Print every entry, word for word, and skip the images.

[[ Given entries open ]]

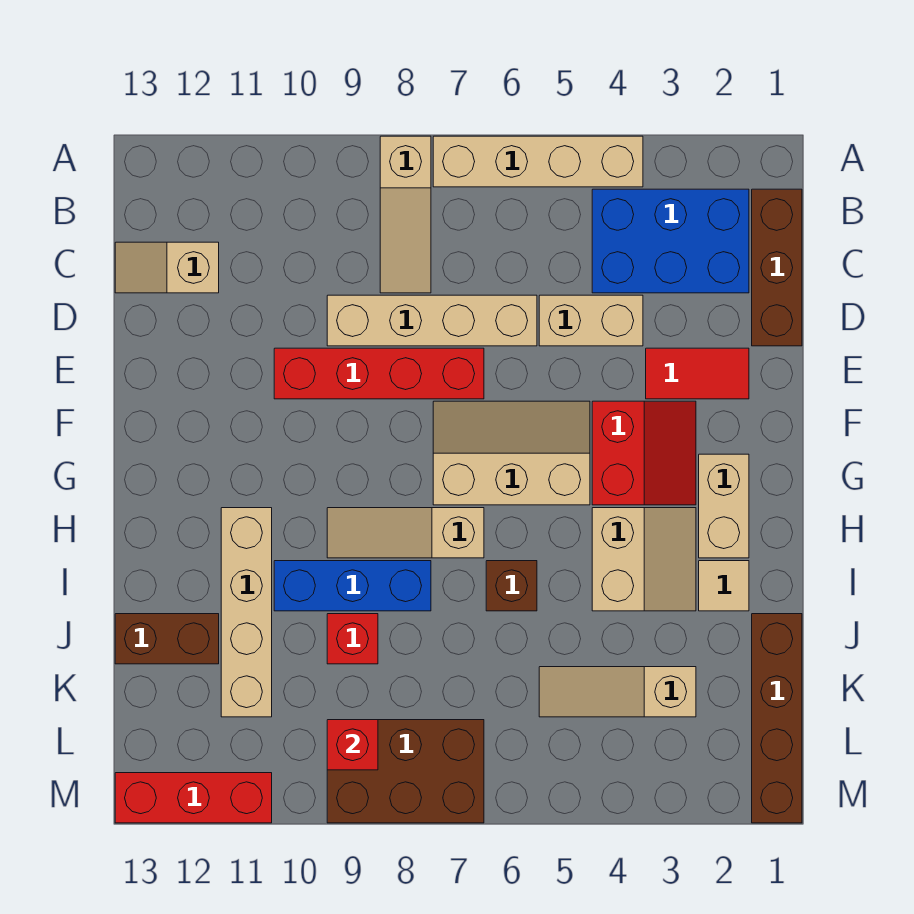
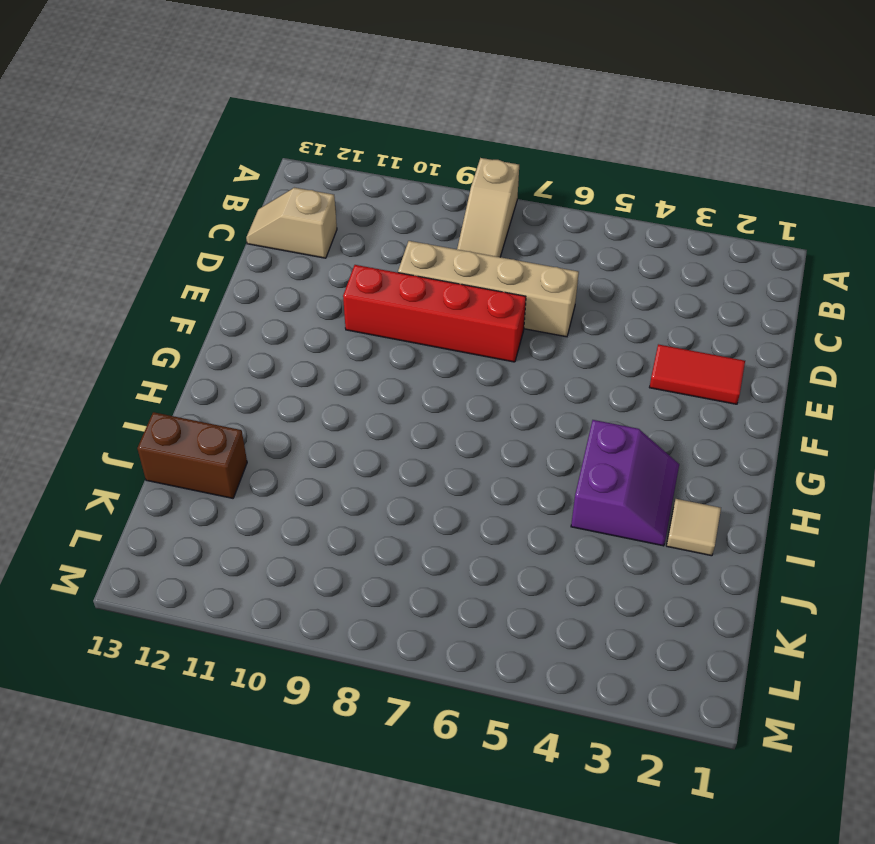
purple slope H3:I4 level 1 top 4 -> tan slope H3:I4 level 1 top 4
none -> tan brick A4:A7 level 1
none -> brown brick B1:D1 level 1
none -> blue brick B2:C4 level 1

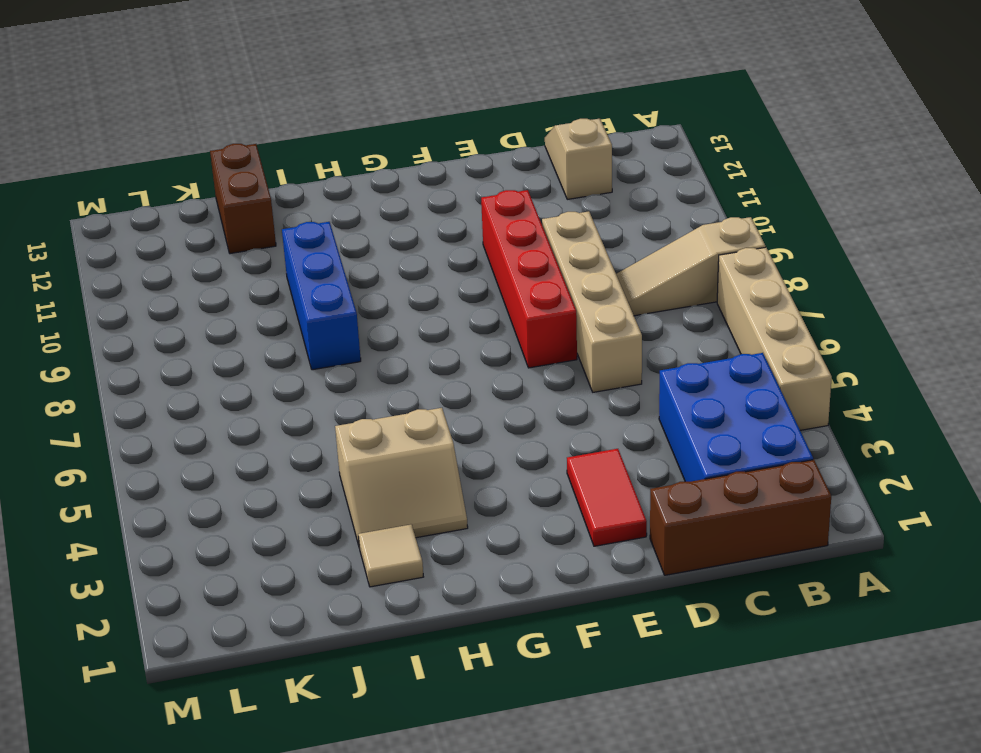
none -> tan brick D4:D5 level 1
none -> red slope F3:G4 level 1 top 4
none -> tan slope F5:G7 level 1 top G

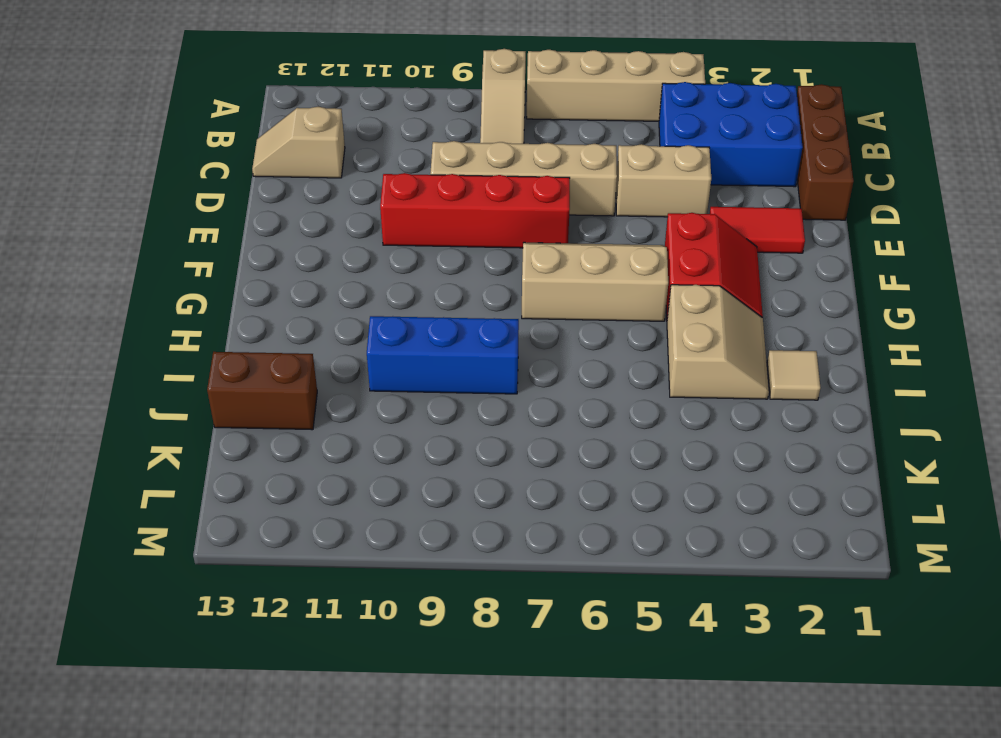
none -> tan brick G2:H2 level 1
none -> tan slope H7:H9 level 1 top 7
none -> tan brick H11:K11 level 1

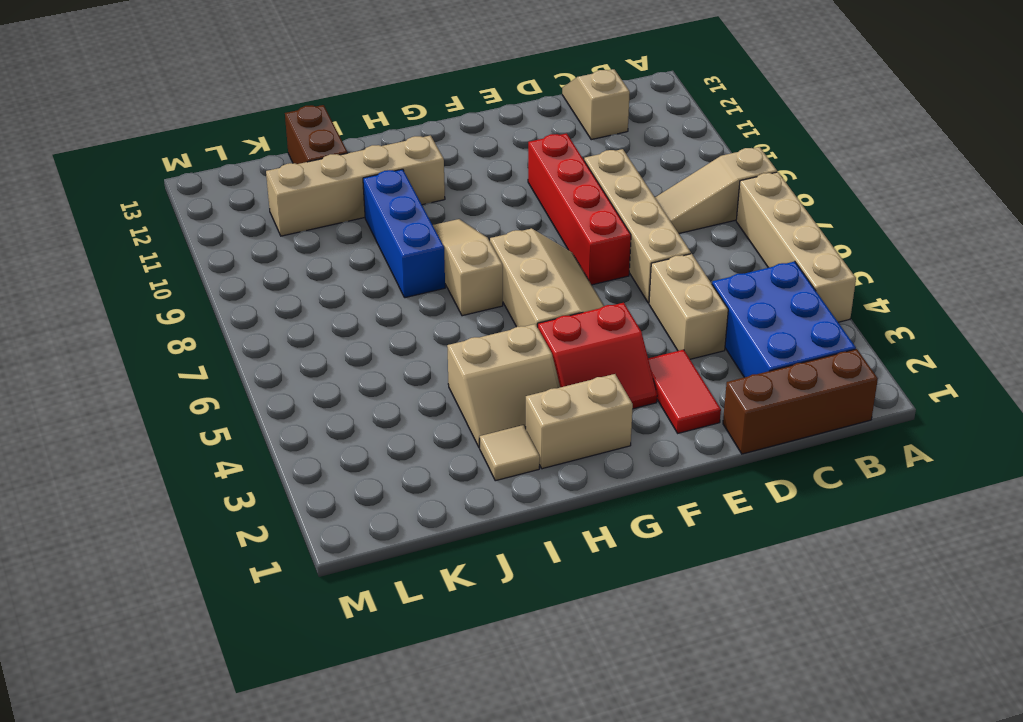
none -> brown brick I6 level 1
none -> brown brick J1:M1 level 1
none -> red brick J9 level 1

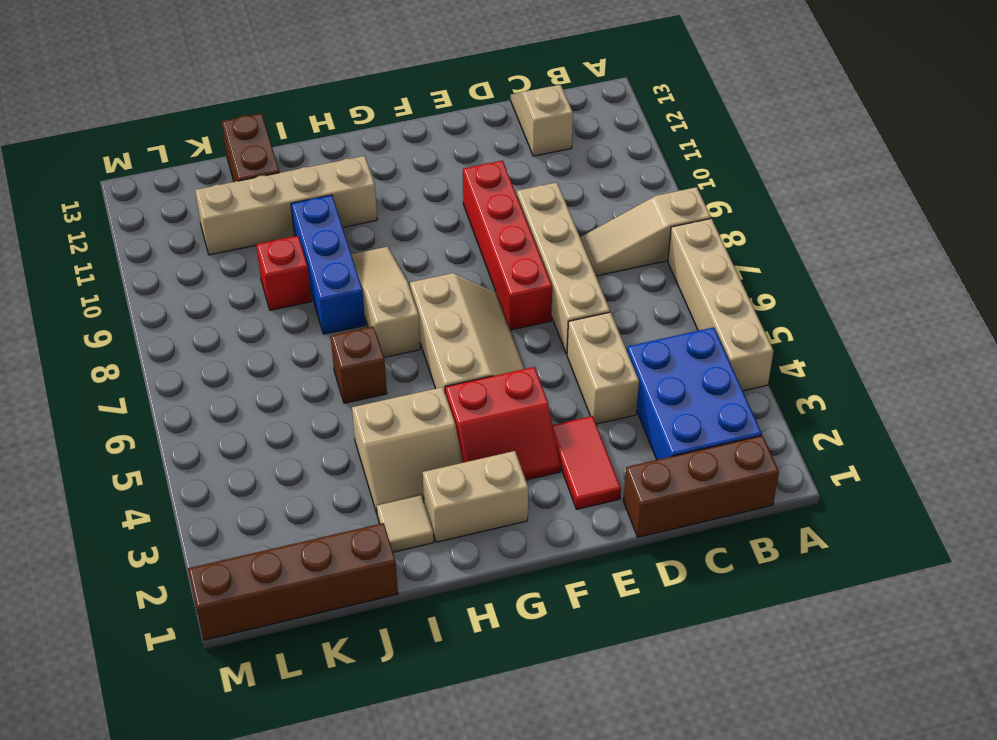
none -> tan slope K3:K5 level 1 top 3
none -> brown brick L7:M9 level 1
none -> red brick M11:M13 level 1

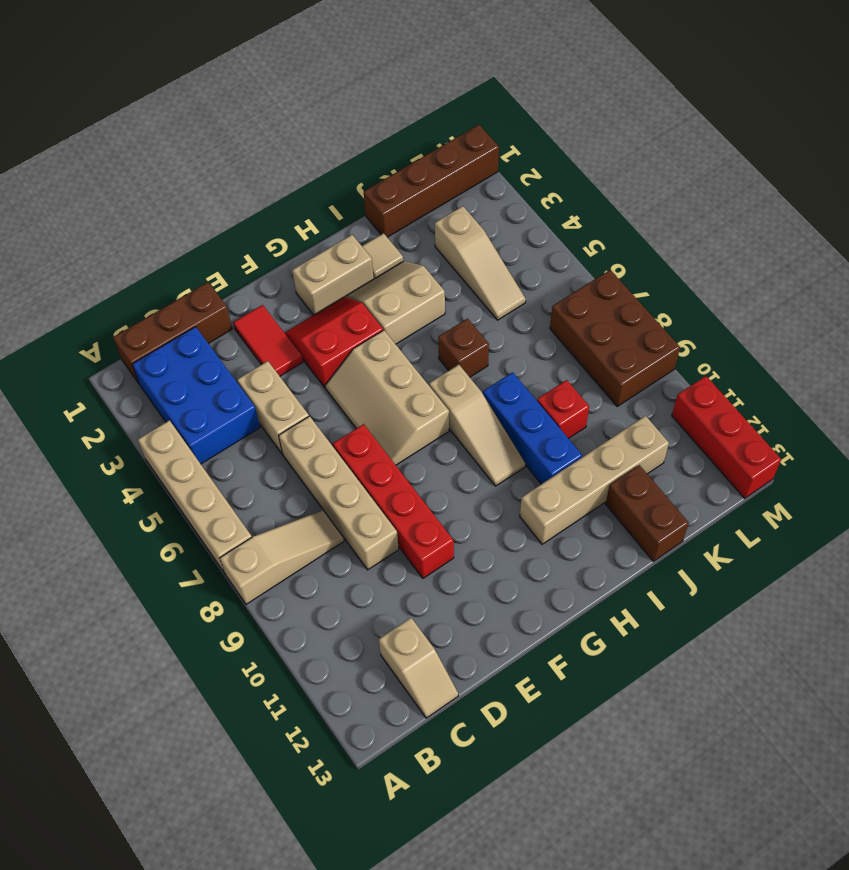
none -> red brick L9 level 2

[[ Given entries closed ]]

Exercise solution
purple slope H3:I4 level 1 top 4 -> tan slope H3:I4 level 1 top 4
none -> tan brick A4:A7 level 1
none -> brown brick B1:D1 level 1
none -> blue brick B2:C4 level 1

none -> tan brick D4:D5 level 1
none -> red slope F3:G4 level 1 top 4
none -> tan slope F5:G7 level 1 top G

none -> tan brick G2:H2 level 1
none -> tan slope H7:H9 level 1 top 7
none -> tan brick H11:K11 level 1

none -> brown brick I6 level 1
none -> brown brick J1:M1 level 1
none -> red brick J9 level 1

none -> tan slope K3:K5 level 1 top 3
none -> brown brick L7:M9 level 1
none -> red brick M11:M13 level 1

none -> red brick L9 level 2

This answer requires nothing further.